**EXERCISE DIRECTIONS:**
Please transcribe the lines below exactly, from the first one through the line containing "aes'8\flageolet\ff \tuplet 3/2", inclusive. Leave the pictures out of your answer.

**GIVEN DATA:**

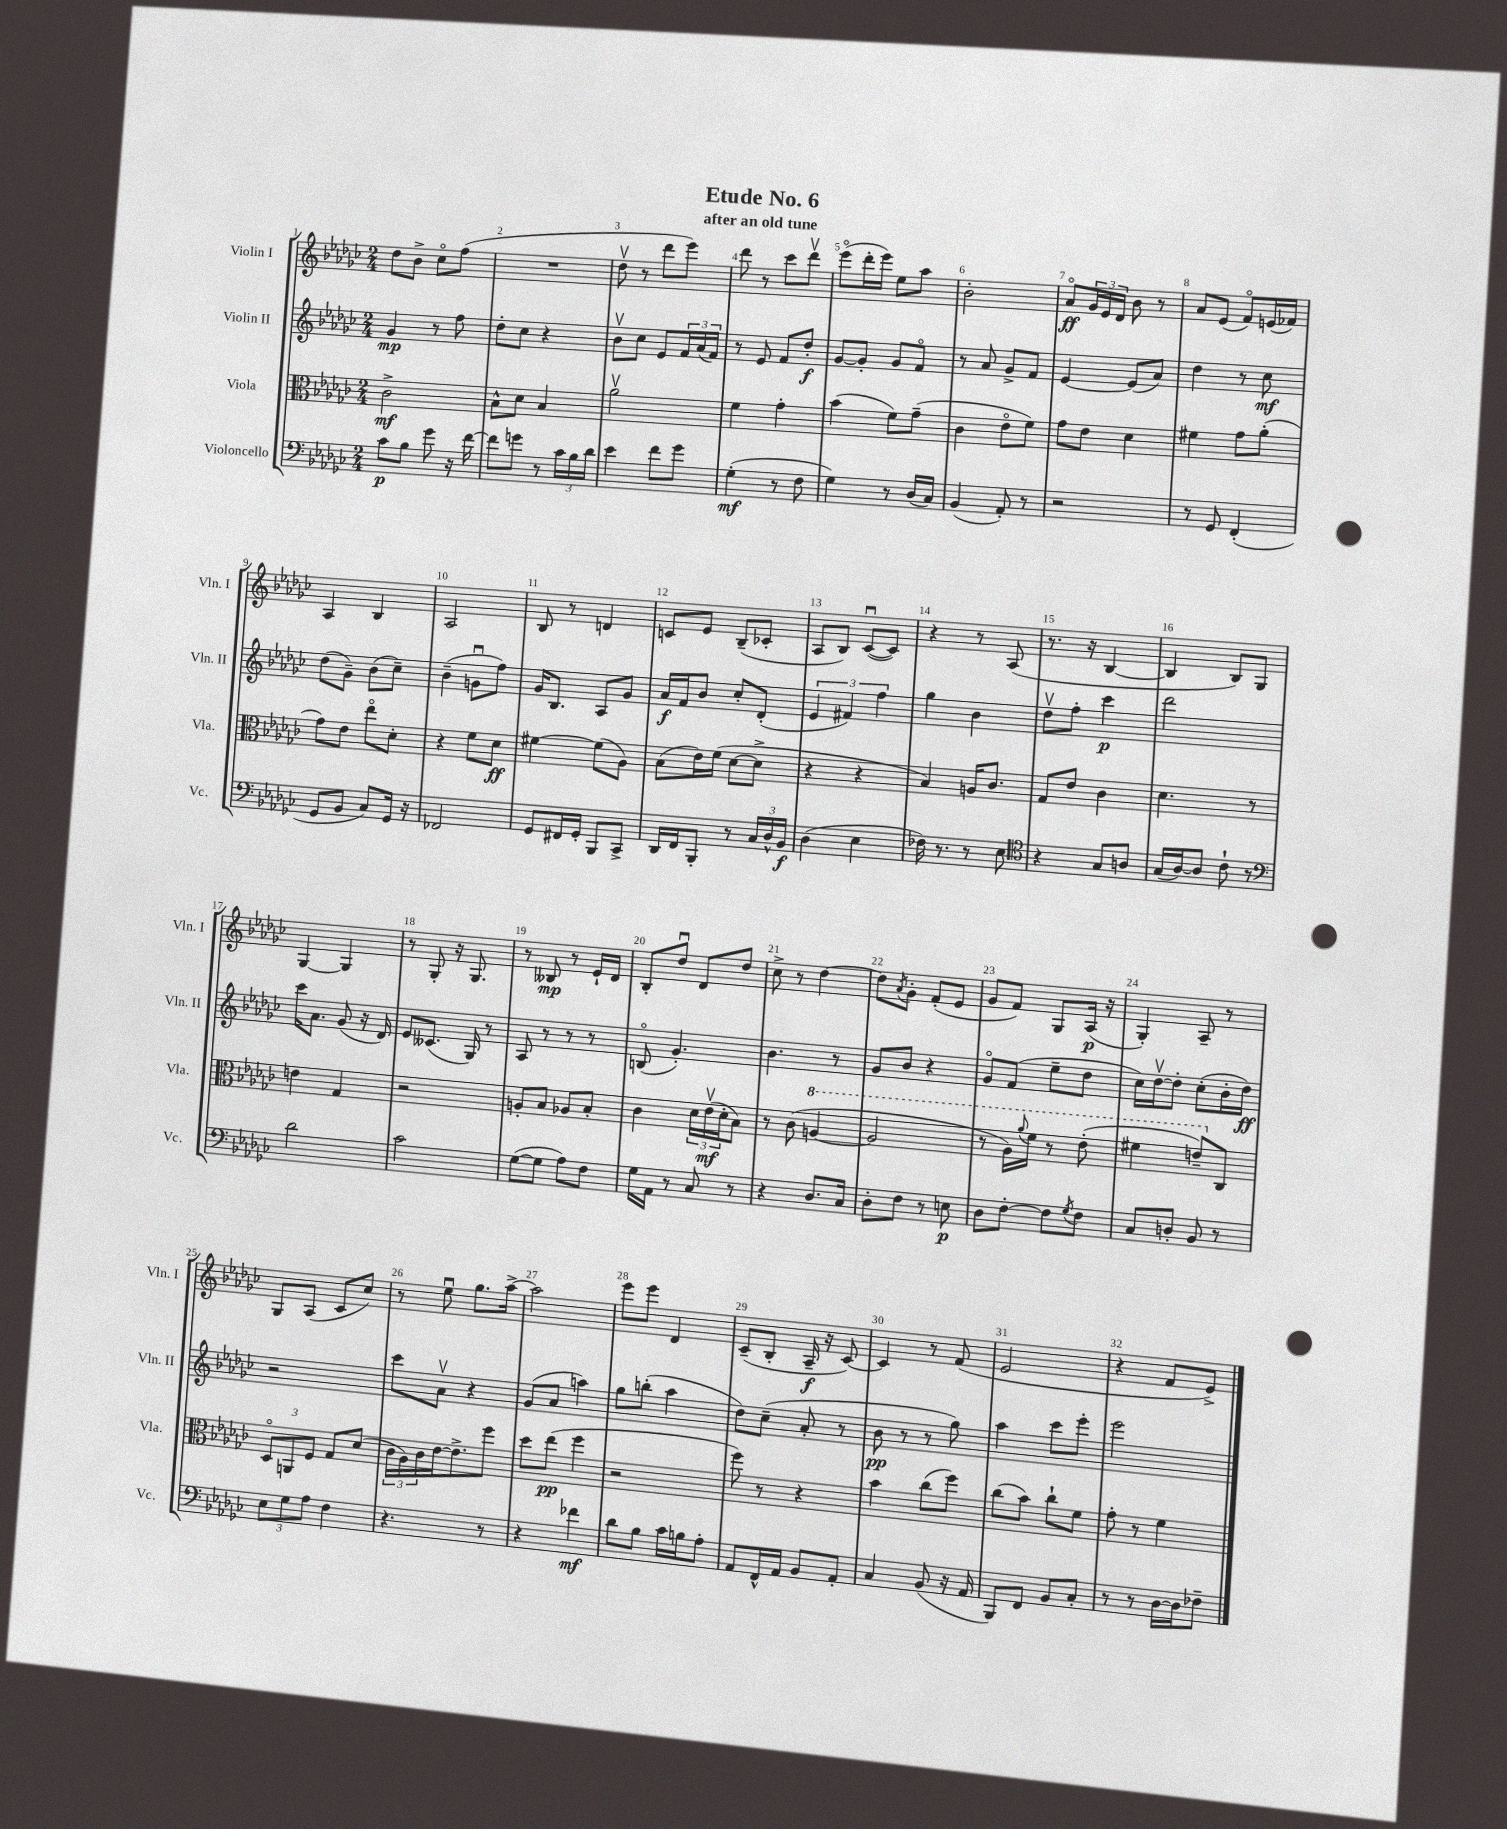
\header { title = "Etude No. 6" subtitle = "after an old tune" }
<<
\new StaffGroup <<
\new Staff = "s0" \with { instrumentName = "Violin I" shortInstrumentName = "Vln. I" } {
    \clef treble \key ges \major \numericTimeSignature \time 2/4
    des''8 bes'8-> ces''8\flageolet f''8( |
    R2 |
    des''8\upbow r8 des'''8 ees'''8) |
    des'''8 r8 ces'''8 des'''8\upbow |
    ees'''8\flageolet( des'''16-. ees'''16) ees''8 aes''8 |
    bes'2-. |
    aes'8\flageolet\ff \tuplet 3/2 { ges'16 ees'16 des'16 } bes'8 r8 |
    aes'8 ees'8( f'8\flageolet) e'16( fes'16) |
    aes4 bes4 |
    aes2 |
    bes8 r8 d'4 |
    c'8 ees'8 bes8--( ces'8-. |
    aes8 bes8) ces'8~\downbow( ces'8) |
    r4 r8 aes8( |
    r8. r16 bes4~ |
    bes4 bes8) ges8 |
    ges4~ ges4 |
    r8 ges8-. r16 ges8. |
    r8 beses8\mp r8 ees'16-! des'16 |
    bes8-. des''8\downbow des'8 des''8 |
    ces''8-> r8 des''4~ |
    des''8 \acciaccatura { aes'8 } ges'8-. f'8-.( ees'8 |
    ges'8 f'8) ges8 aes16\p( r16 |
    ges4-.) aes8-- r8 |
    ges8 aes8( ces'8 ces''8) |
    r8 ees''8\downbow ges''8. aes''16~-> |
    aes''2 |
    ees'''8 ees'''8 des'4 |
    ces'8--( bes8-. aes16--\f r16 ces'8~) |
    ces'4 r8 f'8( |
    ees'2 |
    r4 f'8 ees'8->) \bar "|." |
}
\new Staff = "s1" \with { instrumentName = "Violin II" shortInstrumentName = "Vln. II" } {
    \clef treble \key ges \major \numericTimeSignature \time 2/4
    ges'4\mp r8 f''8 |
    des''8-. ces''8 r4 |
    bes'8\upbow ces''8 ees'8 \tuplet 3/2 { f'16 aes'16( f'16) } |
    r8 ees'8 f'8 des''8-.\f |
    ges'8~ ges'8-. ges'8 f'8\flageolet |
    r8 aes'8 ges'8-> f'8 |
    ees'4~ ees'8( aes'8) |
    des''4 r8 ces''8\mf |
    des''8( ges'8--) bes'8( ces''8--) |
    bes'4--( g'8\downbow f''8) |
    ges'16 bes8. aes8 ges'8 |
    aes'16\f f'16 bes'8 ces''8-. des'8-.( |
    \tuplet 3/2 { ees'4 fis'4) f''4 } |
    ges''4 bes'4 |
    des''8\upbow f''8-. ces'''4\p |
    des'''2 |
    ces'''16 aes'8. ges'8( r16 des'16) |
    ees'8 ceses'8.( ges16) r8 |
    aes8 r8 r8 r8 |
    b8\flageolet( ges'4.-.) |
    bes'4. r8 |
    ges'8 bes'8 r4 |
    ges'8\flageolet f'8( ees''8-- des''8 |
    ces''16) des''16~\upbow des''8-. ces''8-.( bes'16-. des''16\ff) |
    r2 |
    ces'''8 aes'8\upbow r4 |
    ges'8( aes'8 a''4) |
    ges''8 b''8-.( aes''4 |
    des''8) ces''8--( aes'8-. r8 |
    bes'8\pp r8 r8 ges''8) |
    aes''4 ces'''8 ees'''8-. |
    ees'''2 \bar "|." |
}
\new Staff = "s2" \with { instrumentName = "Viola" shortInstrumentName = "Vla." } {
    \clef alto \key ges \major \numericTimeSignature \time 2/4
    ces'2->\mf |
    bes8-^ des'8 bes4 |
    aes'2\upbow |
    f'4 ges'4-. |
    bes'4( f'8) ges'8--( |
    ces'4 ees'8\flageolet f'8) |
    ges'8 ees'8 des'4 |
    fis'4 ges'8 aes'8-.( |
    ges'8) ees'8 ees''8\flageolet des'8-. |
    r4 f'8 des'8\ff |
    fis'4~ fis'8( aes8) |
    bes8( ees'16) f'16( des'8~ des'8-> |
    r4 r4 |
    bes4) a16 ces'8. |
    ges8 ees'8 ces'4 |
    des'4. r8 |
    e'4 ges4 |
    r2 |
    a8-. bes8 aes8 bes8-. |
    ces'4 \tuplet 3/2 { des'16 ees'16\upbow\mf( des'16-. } bes8) |
    r8 ces'8( \ottava #1 a'4~ |
    a'2 |
    r8 aes'16) \appoggiatura { aes''8 } f''16 r8 ees''8-.( |
    fis''4 e''8--) \ottava #0 ces8 |
    \tuplet 3/2 { des8\flageolet a,8 f8 } ges8 des'8( |
    \tuplet 3/2 { ces'16 aes16) ces'16 } ees'16~ ees'8.-> f''8 |
    des''8 ees''8\pp( f''4 |
    r2 |
    f''8) r8 r4 |
    bes'4 ces''8( f''8) |
    ces''8( bes'8) ces''8-! f'8 |
    ges'8-. r8 f'4 \bar "|." |
}
\new Staff = "s3" \with { instrumentName = "Violoncello" shortInstrumentName = "Vc." } {
    \clef bass \key ges \major \numericTimeSignature \time 2/4
    ces'8\p bes8 ges'8 r16 f'16~ |
    f'8 g'8 r8 \tuplet 3/2 { ces'16 bes16 des'16 } |
    ees'4 f'8 ges'8 |
    ges4-.\mf( r8 f8 |
    ges4) r8 des16( ces16) |
    bes,4( aes,8-.) r8 |
    r2 |
    r8 ges,8 f,4-.( |
    ges,8 bes,8 ces8) ges,16 r16 |
    fes,2 |
    ges,8 fis,16 ges,16-. bes,,8 ces,8-> |
    des,16 f,16 bes,,8-. r8 \tuplet 3/2 { ces16 des16-^ bes,16\f } |
    des4( ees4 |
    fes16) r8. r8 ees8 |
    \clef tenor r4 ges8 a8 |
    ges16( aes16~) aes8 ces'8-! r8 |
    \clef bass des'2 |
    ces'2 |
    ges8~( ges8 aes8) f8 |
    ges16 aes,16 r8 ces8 r8 |
    r4 des8. ces16 |
    des8-. f8 r8 e8\p |
    des8 f8~-. f8 \acciaccatura { ges8 } f8 |
    ces8 d8-. bes,8 r8 |
    \tuplet 3/2 { ees8 ges8 aes8 } f4 |
    r4. r8 |
    r4 fes'4\mf |
    des'8 bes8 ces'16 b16 aes8-. |
    aes,8 f,16-^ aes,16 bes,8 aes,8-. |
    ces4 bes,8( r16 aes,16 |
    bes,,8) f,8 bes,8 ces8-. |
    r8 r8 des16~ des16 fes8-- \bar "|." |
}
>>
>>
\layout { \context { \Score \override BarNumber.break-visibility = ##(#f #t #t) barNumberVisibility = #all-bar-numbers-visible } }
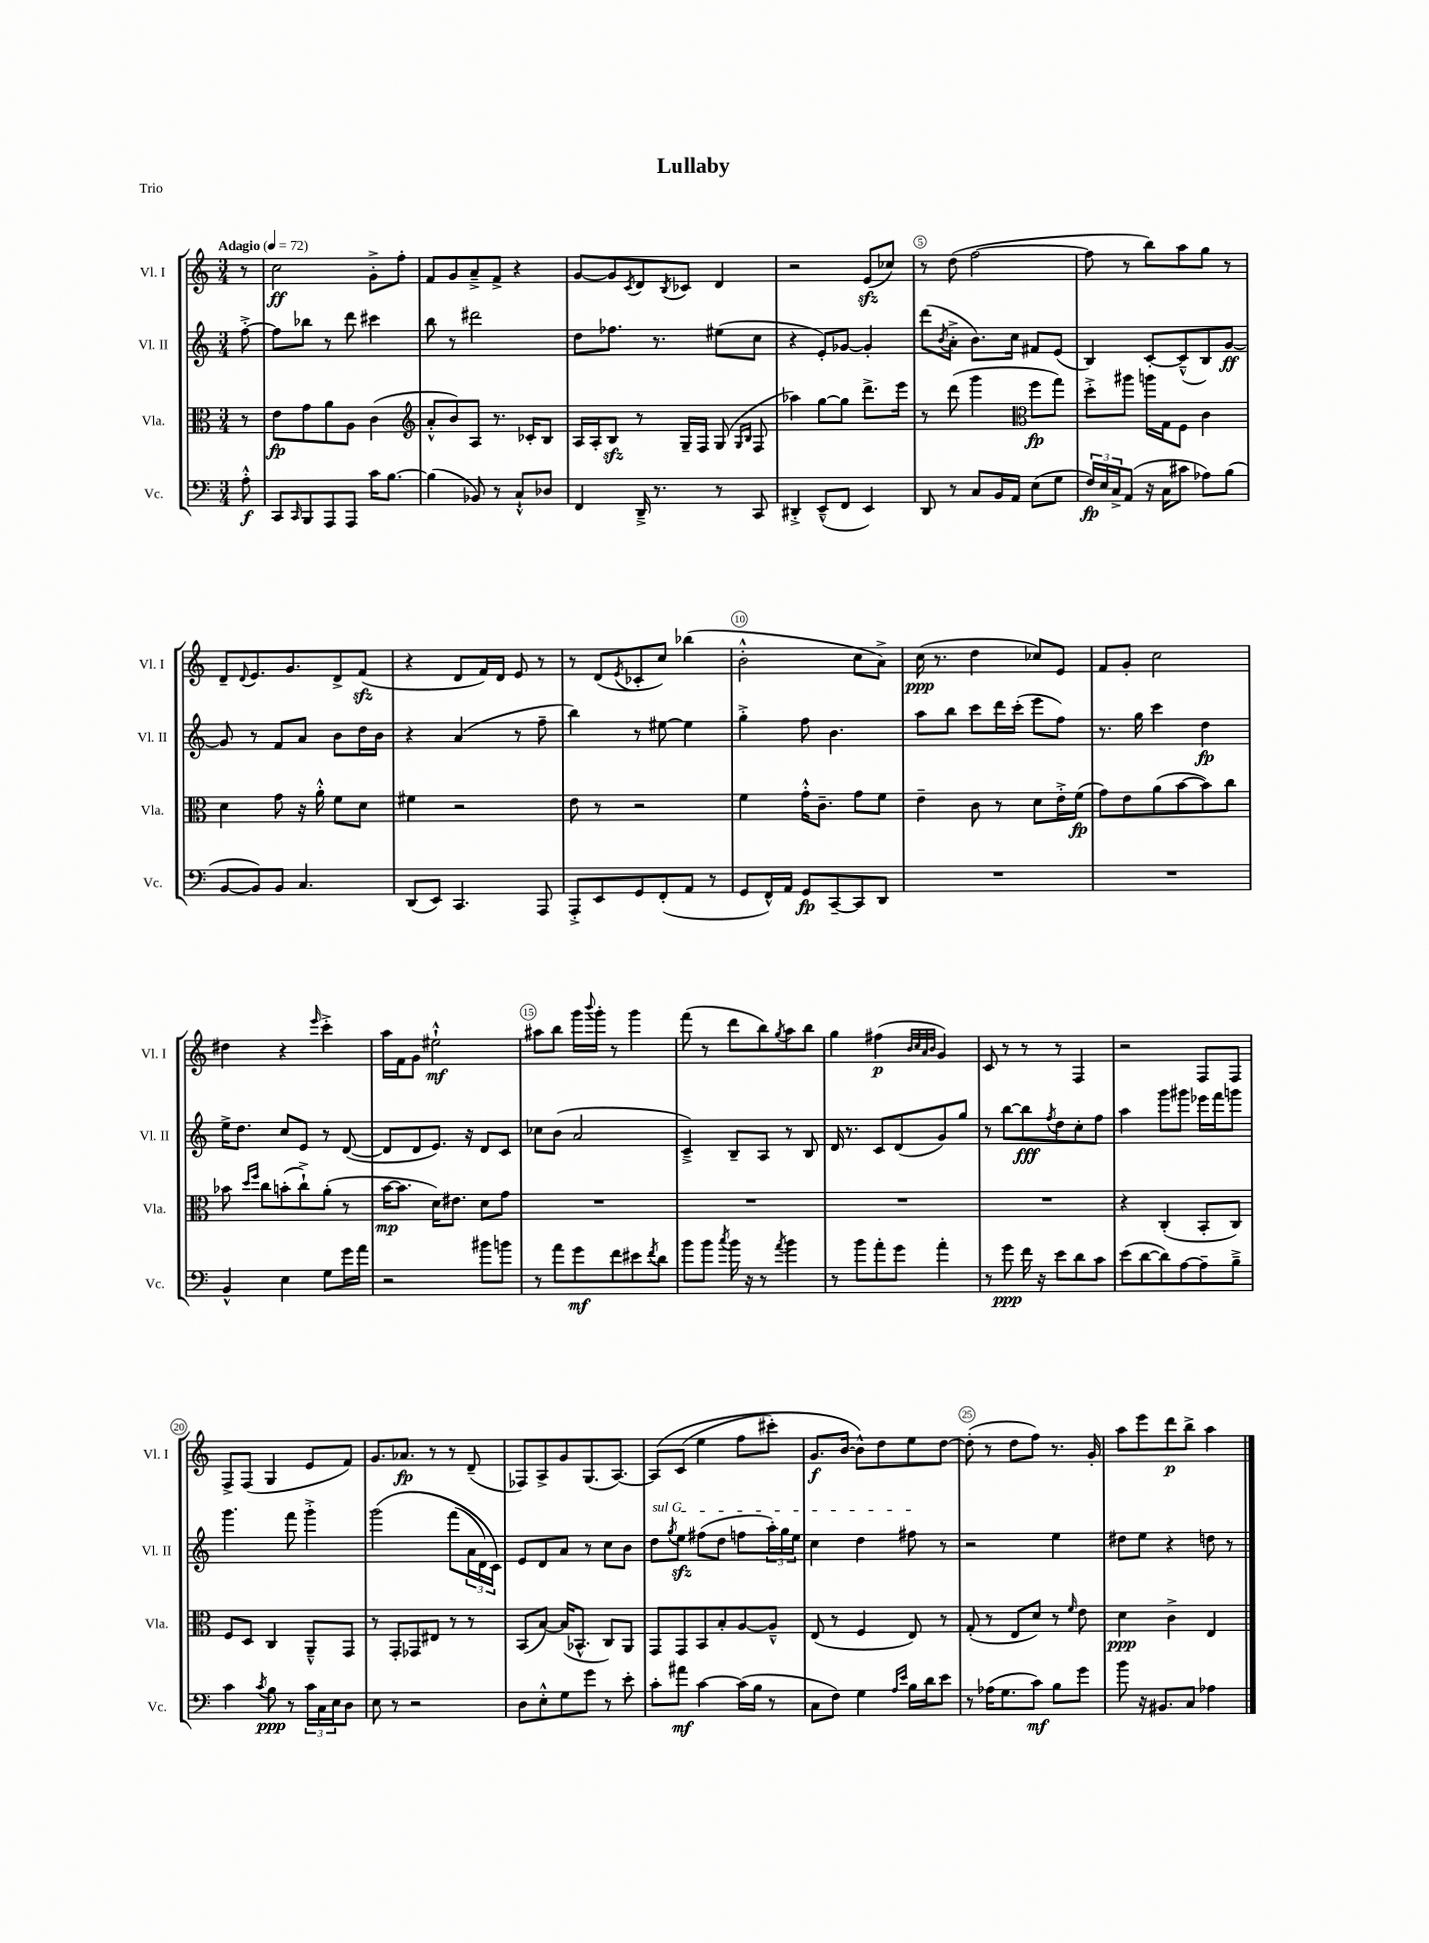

**RIGHT ANSWER:**
\header { title = "Etude No. 6" subtitle = "after an old tune" }
<<
\new StaffGroup <<
\new Staff = "s0" \with { instrumentName = "Violin I" shortInstrumentName = "Vln. I" } {
    \clef treble \key ges \major \numericTimeSignature \time 2/4
    des''8 bes'8-> ces''8\flageolet f''8( |
    R2 |
    des''8\upbow r8 des'''8 ees'''8) |
    des'''8 r8 ces'''8 des'''8\upbow |
    ees'''8\flageolet( des'''16-. ees'''16) ees''8 aes''8 |
    bes'2-. |
    aes'8\flageolet\ff \tuplet 3/2 { ges'16 ees'16 des'16 } bes'8 r8 |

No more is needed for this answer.